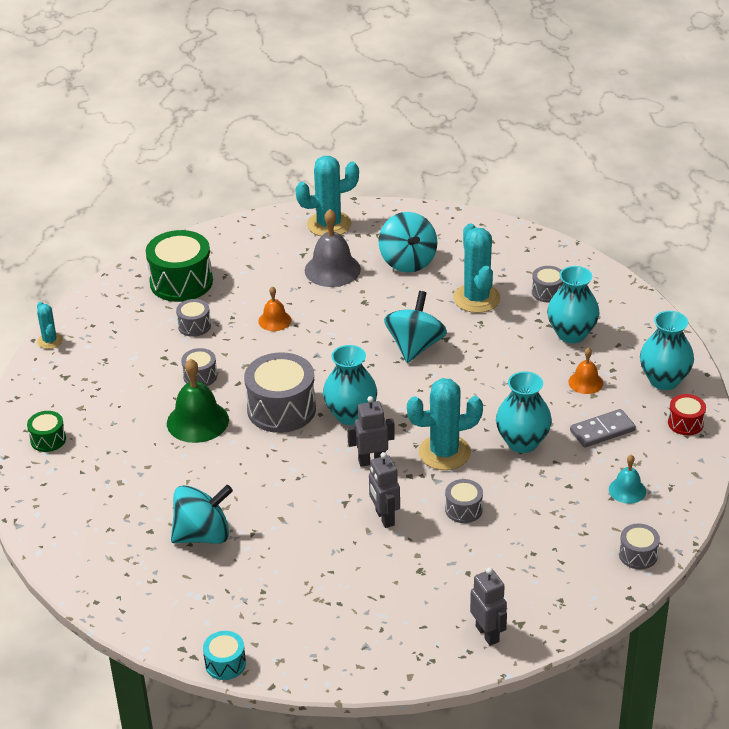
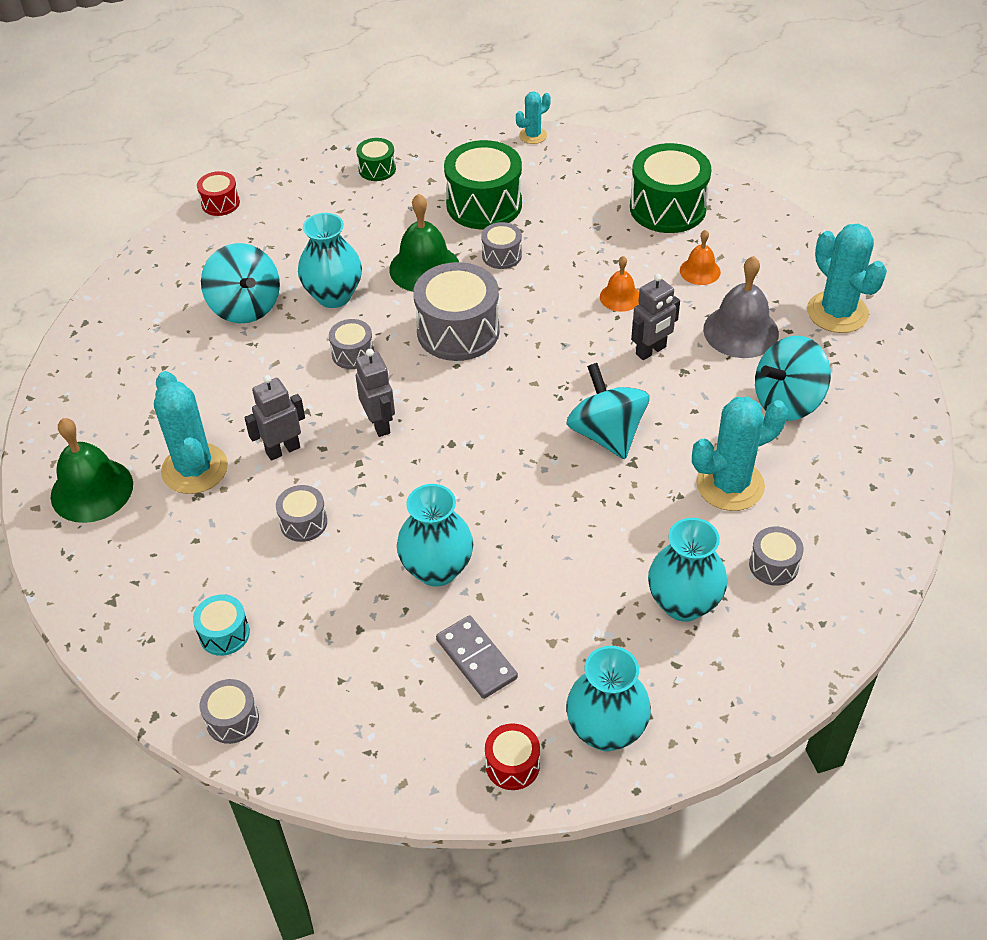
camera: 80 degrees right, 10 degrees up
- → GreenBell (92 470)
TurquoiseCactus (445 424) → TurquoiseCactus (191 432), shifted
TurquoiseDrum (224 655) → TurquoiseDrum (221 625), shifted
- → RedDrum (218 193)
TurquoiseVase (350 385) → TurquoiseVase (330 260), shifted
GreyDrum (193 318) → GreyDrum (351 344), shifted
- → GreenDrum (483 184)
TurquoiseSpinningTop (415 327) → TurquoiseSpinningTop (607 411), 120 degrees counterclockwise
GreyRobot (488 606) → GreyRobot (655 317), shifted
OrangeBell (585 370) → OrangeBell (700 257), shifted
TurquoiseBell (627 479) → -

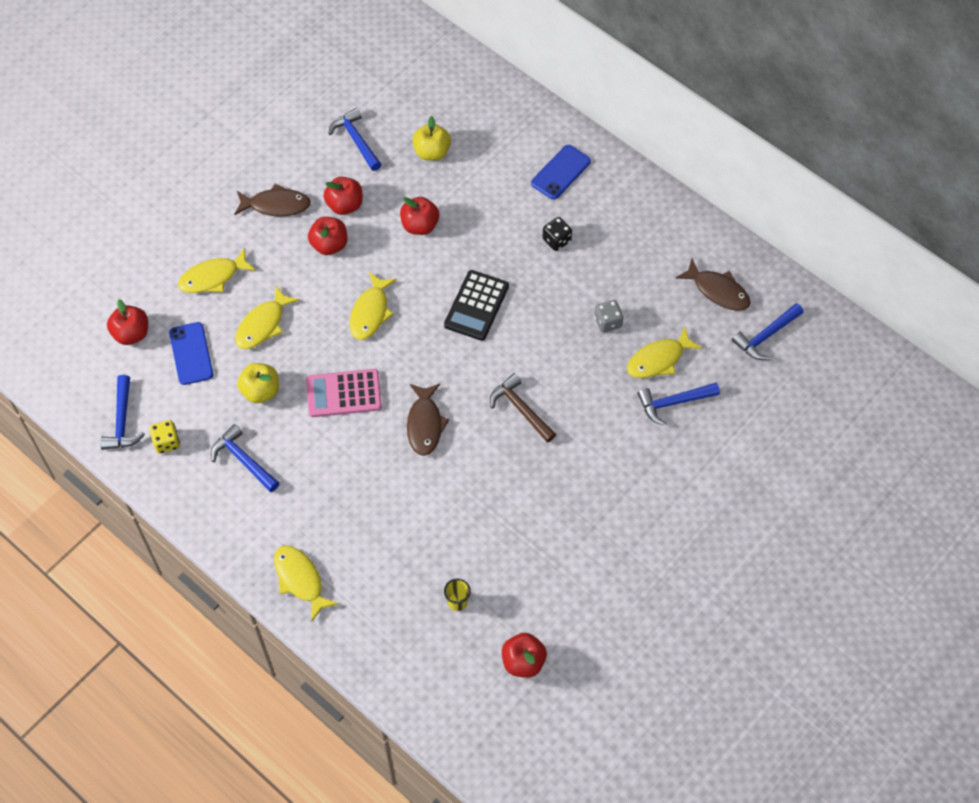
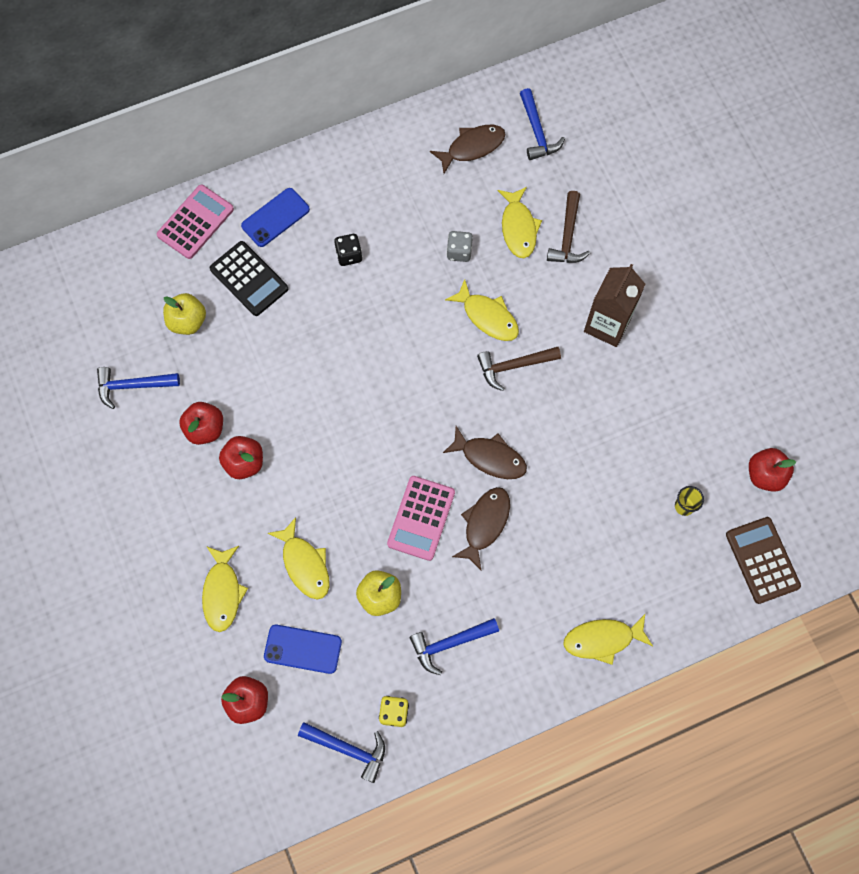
camera: 65 degrees left, 10 degrees up
- → PinkCalculator (195 222)
BlackCalculator (476 305) → BlackCalculator (249 278), shifted
BluePhone (561 172) → BluePhone (275 217), 75 degrees clockwise
YellowFish (373 306) → YellowFish (482 310), shifted
BrownFish (272 200) → BrownFish (481 529), shifted
BlueHammer (678 404) → BrownHammer (568 227)
- → BrownCarton (614 305)
- → BrownCalculator (763 560)
RedApple (419 216) → -

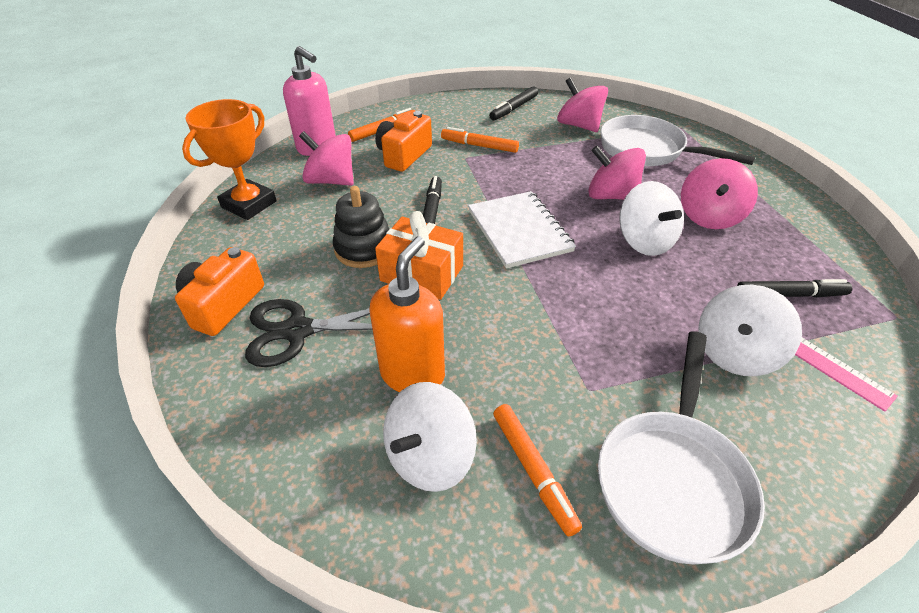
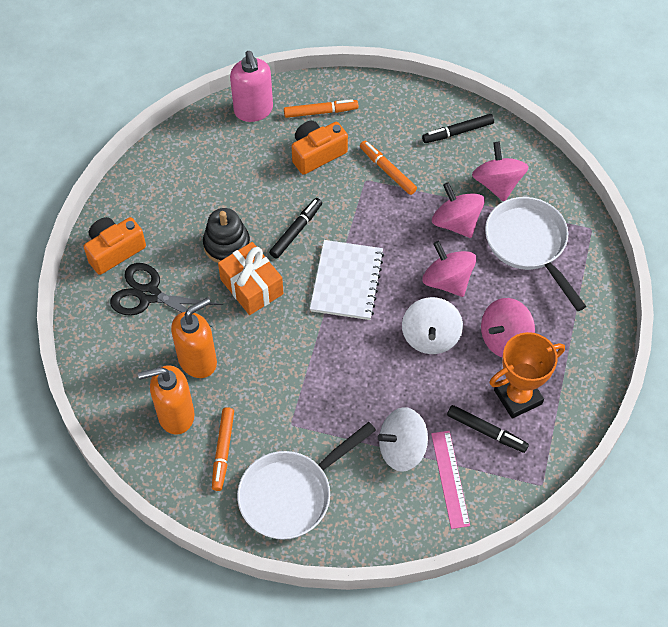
camera: 30 degrees right, 15 degrees up
WhiteSpinningTop (430 437) → OrangeSoapDispenser (166 400)
PinkSpinningTop (326 158) → PinkSpinningTop (458 210), shifted
OrangeTrophy (229 159) → OrangeTrophy (527 375), shifted

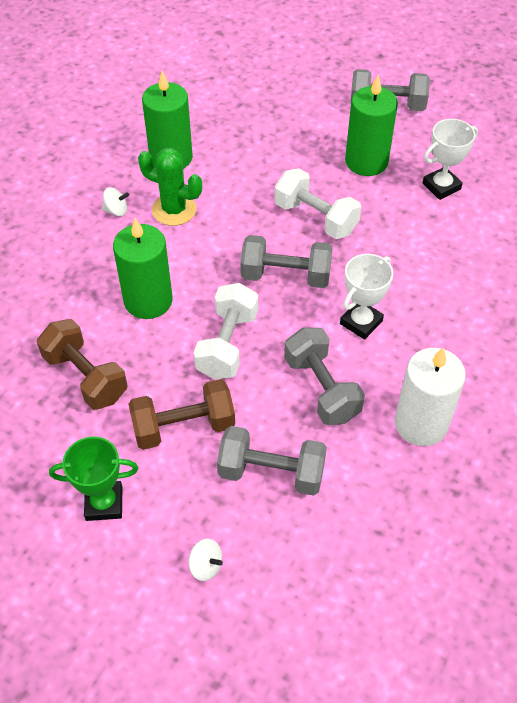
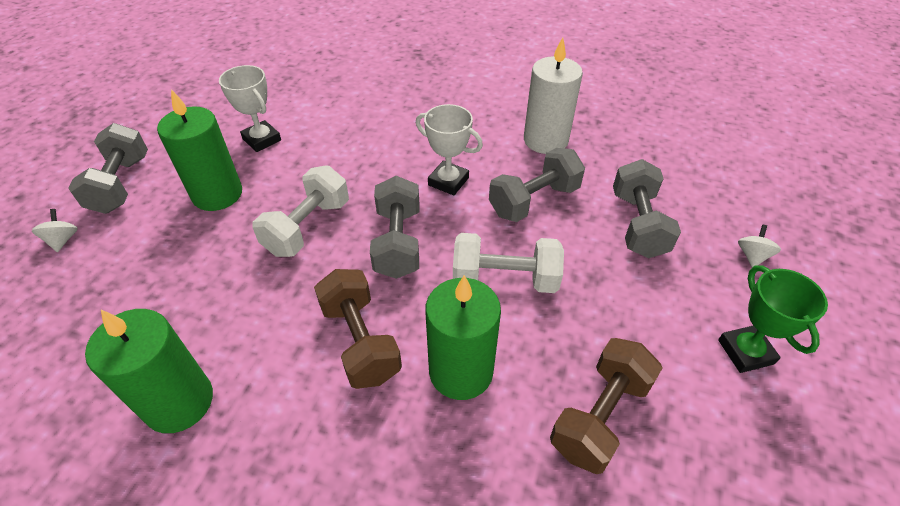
camera: 100 degrees left, 5 degrees down
WhiteSpinningTop (115 201) → WhiteSpinningTop (55 230), shifted
BrownDumbbell (181 414) → BrownDumbbell (358 329), shifted
GreenCactus (170 187) → -

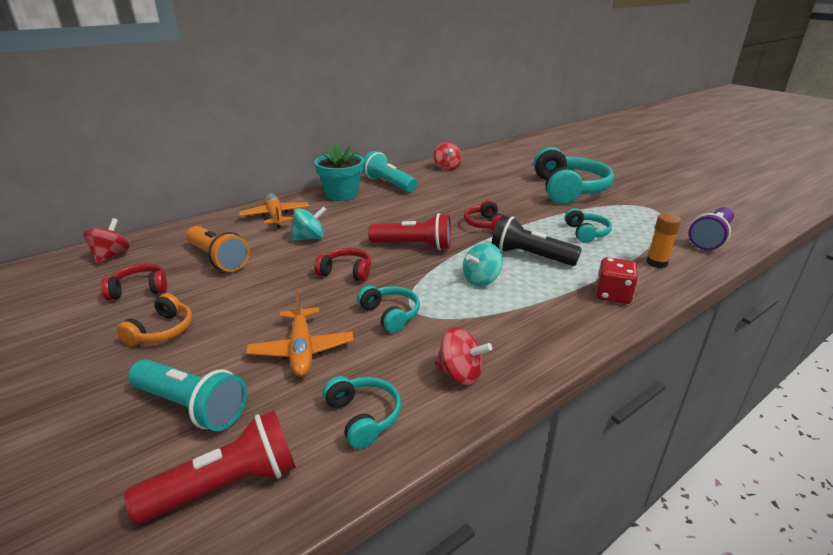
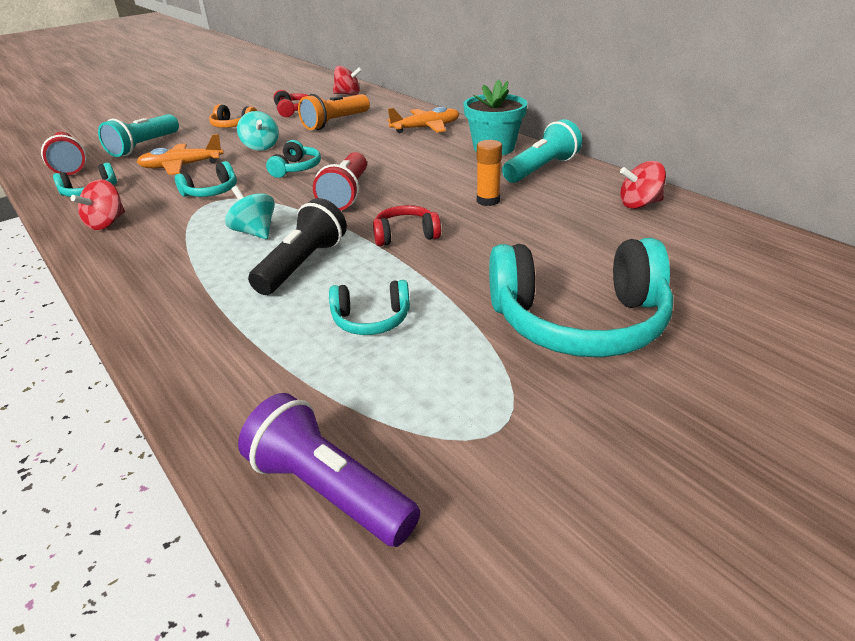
camera: 90 degrees right, 5 degrees up
TurquoiseSpinningTop (309 223) → TurquoiseSpinningTop (258 131), shifted
RedHeadphones (342 265) → TurquoiseHeadphones (293 159)
OrangeGlueStick (663 241) → OrangeGlueStick (489 173), shifted
RedDice (617 280) → -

-*-

Problem description
Could you write out, exactly as they stand, only the lines above that begin at the line with "TurquoiseDrum (224 655)" and stop after the line with "OrangeBell (585 370)"?

Solution to this exercise
TurquoiseDrum (224 655) → TurquoiseDrum (221 625), shifted
- → RedDrum (218 193)
TurquoiseVase (350 385) → TurquoiseVase (330 260), shifted
GreyDrum (193 318) → GreyDrum (351 344), shifted
- → GreenDrum (483 184)
TurquoiseSpinningTop (415 327) → TurquoiseSpinningTop (607 411), 120 degrees counterclockwise
GreyRobot (488 606) → GreyRobot (655 317), shifted
OrangeBell (585 370) → OrangeBell (700 257), shifted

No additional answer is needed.